Data for review:
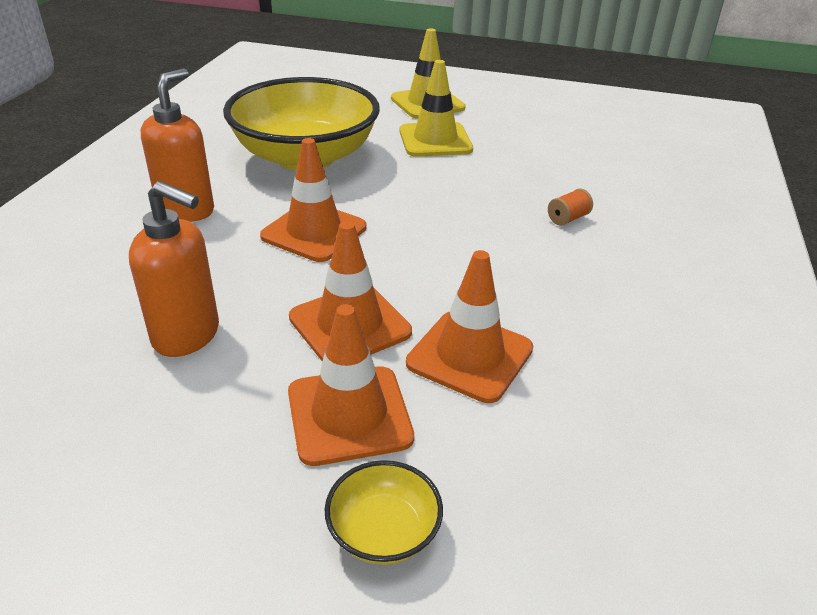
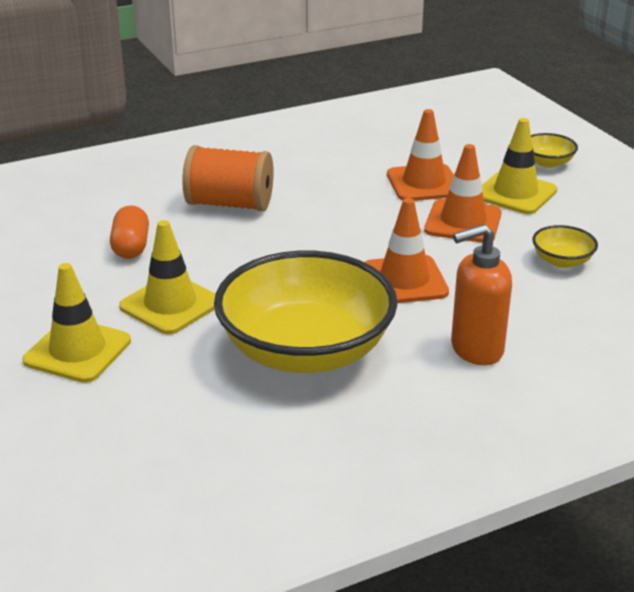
camera: 130 degrees left, 5 degrees down
orange soap dispenser [129,181,219,357] -> yellow bowl [532,225,598,268]
orange traffic cone [288,304,414,466] -> yellow traffic cone [482,118,557,214]
orange spool [548,188,593,226] -> orange spool [182,145,274,211], size x2.48
none -> orange capsule [110,205,149,259]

What is needed: With the images excluded, all entries are to be given again exactly.

Answer space:
camera: 130 degrees left, 5 degrees down
orange soap dispenser [129,181,219,357] -> yellow bowl [532,225,598,268]
orange traffic cone [288,304,414,466] -> yellow traffic cone [482,118,557,214]
orange spool [548,188,593,226] -> orange spool [182,145,274,211], size x2.48
none -> orange capsule [110,205,149,259]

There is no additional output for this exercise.